From the listing below, output only the lines starting at the line that has "R9: 10k (VIN, W22) -> none" and ending at the line that has "R203: 910k (GND, J203/1)", exactly as they appear, ends included.

....

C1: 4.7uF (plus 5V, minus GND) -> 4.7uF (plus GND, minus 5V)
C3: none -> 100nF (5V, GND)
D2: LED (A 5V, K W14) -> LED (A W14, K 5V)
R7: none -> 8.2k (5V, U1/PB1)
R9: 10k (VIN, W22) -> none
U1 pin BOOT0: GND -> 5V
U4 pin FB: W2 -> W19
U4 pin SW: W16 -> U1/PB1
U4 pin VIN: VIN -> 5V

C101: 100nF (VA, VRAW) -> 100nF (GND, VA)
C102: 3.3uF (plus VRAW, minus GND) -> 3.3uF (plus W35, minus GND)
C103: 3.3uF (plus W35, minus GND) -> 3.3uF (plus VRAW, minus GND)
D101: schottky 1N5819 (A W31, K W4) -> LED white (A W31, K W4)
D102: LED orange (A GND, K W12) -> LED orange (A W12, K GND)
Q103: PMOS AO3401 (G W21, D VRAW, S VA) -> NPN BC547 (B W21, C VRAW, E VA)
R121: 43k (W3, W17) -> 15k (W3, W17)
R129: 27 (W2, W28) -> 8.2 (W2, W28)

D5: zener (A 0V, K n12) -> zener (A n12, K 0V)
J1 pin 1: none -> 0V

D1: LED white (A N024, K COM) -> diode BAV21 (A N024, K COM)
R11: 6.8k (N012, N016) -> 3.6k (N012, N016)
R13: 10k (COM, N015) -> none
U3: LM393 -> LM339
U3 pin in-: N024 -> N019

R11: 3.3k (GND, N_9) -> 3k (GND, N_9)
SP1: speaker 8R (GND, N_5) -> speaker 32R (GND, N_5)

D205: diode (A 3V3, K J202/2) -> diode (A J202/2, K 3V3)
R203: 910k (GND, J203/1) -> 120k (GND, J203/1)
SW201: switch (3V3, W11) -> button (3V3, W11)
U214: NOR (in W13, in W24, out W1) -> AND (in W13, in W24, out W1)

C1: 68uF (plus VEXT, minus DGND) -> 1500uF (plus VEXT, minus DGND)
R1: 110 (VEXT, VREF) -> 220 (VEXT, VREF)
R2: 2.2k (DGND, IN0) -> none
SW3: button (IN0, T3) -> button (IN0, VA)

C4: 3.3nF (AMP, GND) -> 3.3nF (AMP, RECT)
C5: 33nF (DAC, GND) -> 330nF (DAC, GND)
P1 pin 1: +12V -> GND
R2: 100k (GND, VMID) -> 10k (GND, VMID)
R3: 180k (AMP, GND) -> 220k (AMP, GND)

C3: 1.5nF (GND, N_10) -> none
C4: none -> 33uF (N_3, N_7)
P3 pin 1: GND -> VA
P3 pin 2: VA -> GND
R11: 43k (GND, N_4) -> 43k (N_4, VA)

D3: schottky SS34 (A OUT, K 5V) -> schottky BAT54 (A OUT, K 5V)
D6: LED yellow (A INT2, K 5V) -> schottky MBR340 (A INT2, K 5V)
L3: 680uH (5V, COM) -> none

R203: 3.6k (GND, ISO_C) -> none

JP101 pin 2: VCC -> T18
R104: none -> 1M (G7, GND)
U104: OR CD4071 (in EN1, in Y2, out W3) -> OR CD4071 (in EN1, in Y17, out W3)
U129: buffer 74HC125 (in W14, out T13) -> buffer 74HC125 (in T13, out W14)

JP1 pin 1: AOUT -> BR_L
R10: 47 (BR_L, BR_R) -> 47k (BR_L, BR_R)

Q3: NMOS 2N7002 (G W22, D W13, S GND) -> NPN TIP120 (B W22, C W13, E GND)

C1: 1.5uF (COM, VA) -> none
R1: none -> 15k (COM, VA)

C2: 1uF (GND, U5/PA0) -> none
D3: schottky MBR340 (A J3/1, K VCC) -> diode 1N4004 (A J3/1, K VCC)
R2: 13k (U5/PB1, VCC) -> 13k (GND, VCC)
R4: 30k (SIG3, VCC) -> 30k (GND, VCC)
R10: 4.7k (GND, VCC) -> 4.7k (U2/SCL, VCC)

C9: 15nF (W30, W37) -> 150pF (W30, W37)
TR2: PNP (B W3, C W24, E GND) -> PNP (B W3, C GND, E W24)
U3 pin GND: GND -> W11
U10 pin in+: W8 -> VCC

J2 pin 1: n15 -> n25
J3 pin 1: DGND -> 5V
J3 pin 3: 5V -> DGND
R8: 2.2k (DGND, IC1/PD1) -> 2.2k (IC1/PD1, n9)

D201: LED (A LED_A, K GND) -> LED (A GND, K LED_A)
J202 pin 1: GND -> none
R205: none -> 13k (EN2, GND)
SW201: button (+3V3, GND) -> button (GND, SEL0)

....

▶ Answer to this exercise
R9: 10k (VIN, W22) -> none
U1 pin BOOT0: GND -> 5V
U4 pin FB: W2 -> W19
U4 pin SW: W16 -> U1/PB1
U4 pin VIN: VIN -> 5V

C101: 100nF (VA, VRAW) -> 100nF (GND, VA)
C102: 3.3uF (plus VRAW, minus GND) -> 3.3uF (plus W35, minus GND)
C103: 3.3uF (plus W35, minus GND) -> 3.3uF (plus VRAW, minus GND)
D101: schottky 1N5819 (A W31, K W4) -> LED white (A W31, K W4)
D102: LED orange (A GND, K W12) -> LED orange (A W12, K GND)
Q103: PMOS AO3401 (G W21, D VRAW, S VA) -> NPN BC547 (B W21, C VRAW, E VA)
R121: 43k (W3, W17) -> 15k (W3, W17)
R129: 27 (W2, W28) -> 8.2 (W2, W28)

D5: zener (A 0V, K n12) -> zener (A n12, K 0V)
J1 pin 1: none -> 0V

D1: LED white (A N024, K COM) -> diode BAV21 (A N024, K COM)
R11: 6.8k (N012, N016) -> 3.6k (N012, N016)
R13: 10k (COM, N015) -> none
U3: LM393 -> LM339
U3 pin in-: N024 -> N019

R11: 3.3k (GND, N_9) -> 3k (GND, N_9)
SP1: speaker 8R (GND, N_5) -> speaker 32R (GND, N_5)

D205: diode (A 3V3, K J202/2) -> diode (A J202/2, K 3V3)
R203: 910k (GND, J203/1) -> 120k (GND, J203/1)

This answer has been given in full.